Colored object listings —
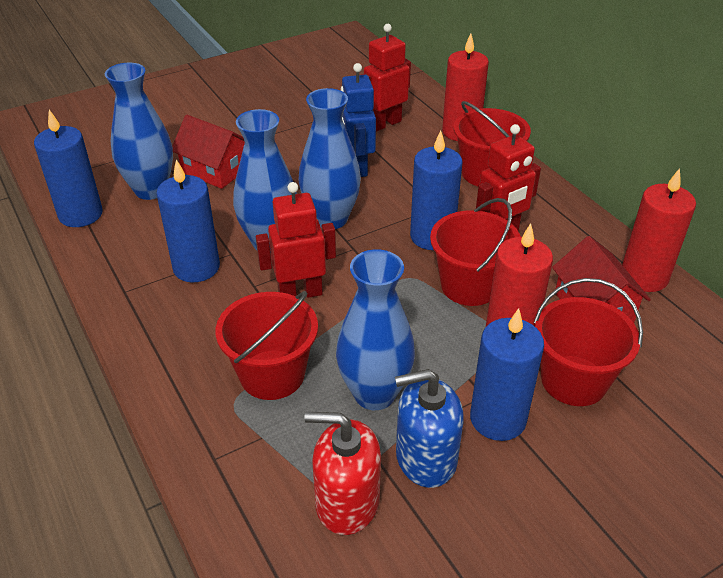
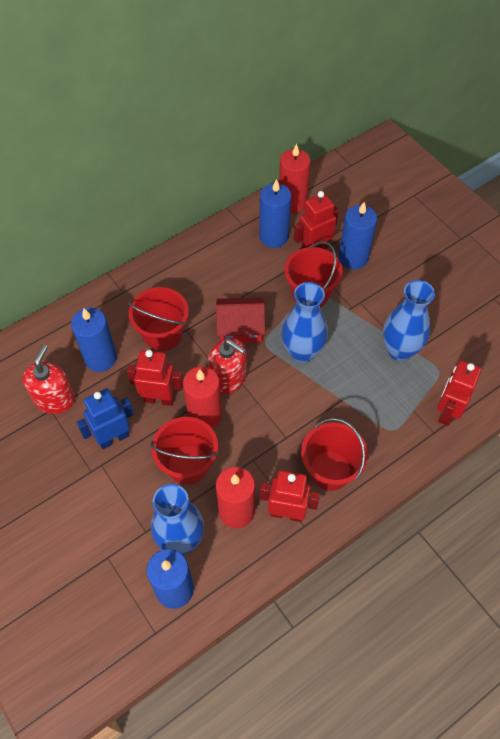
blue soap dispenser: 1 -> 0
blue vase: 4 -> 3
red house: 2 -> 1
red robot: 3 -> 4
red soap dispenser: 1 -> 2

Directions —
The answer is a single number, the count of lines in the records that contain the string "soap".

Response to the task —
2